> Exercise aim: Say how many lines of the data contain "moved", and nothing more.
******
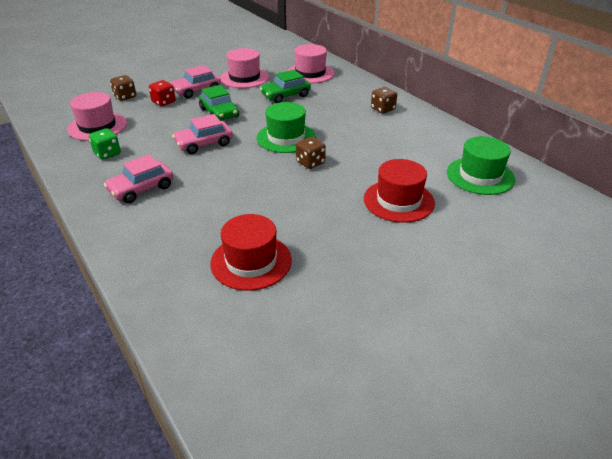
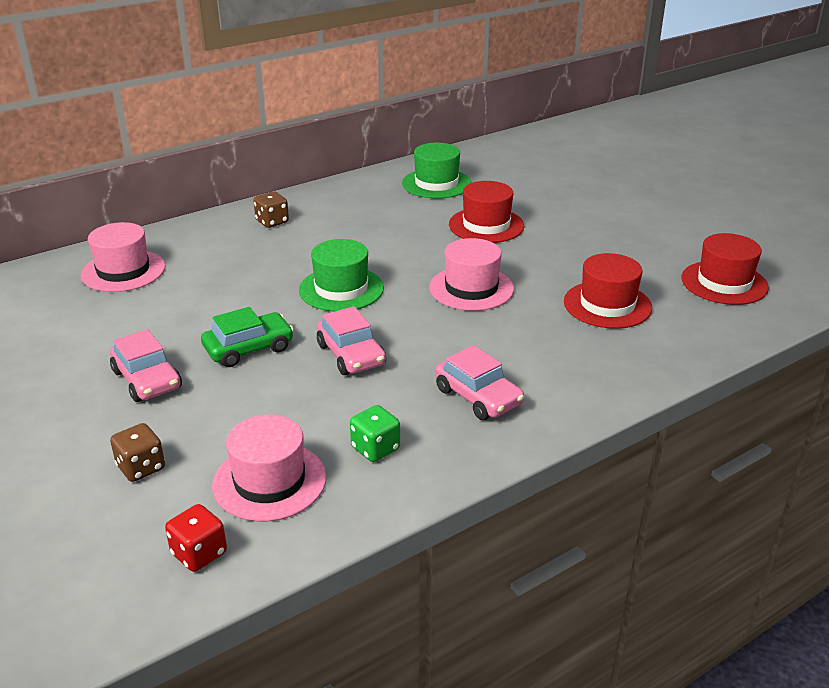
camera: 90 degrees left, 5 degrees down
red dice [149,80,176,106] -> red dice moved to [165,504,227,572]
pink hat [220,48,269,88] -> pink hat moved to [429,238,514,311]
green car [260,70,311,103] -> none
brown dice [296,137,326,169] -> none
none -> red hat [682,233,769,305]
******
> Written response: 2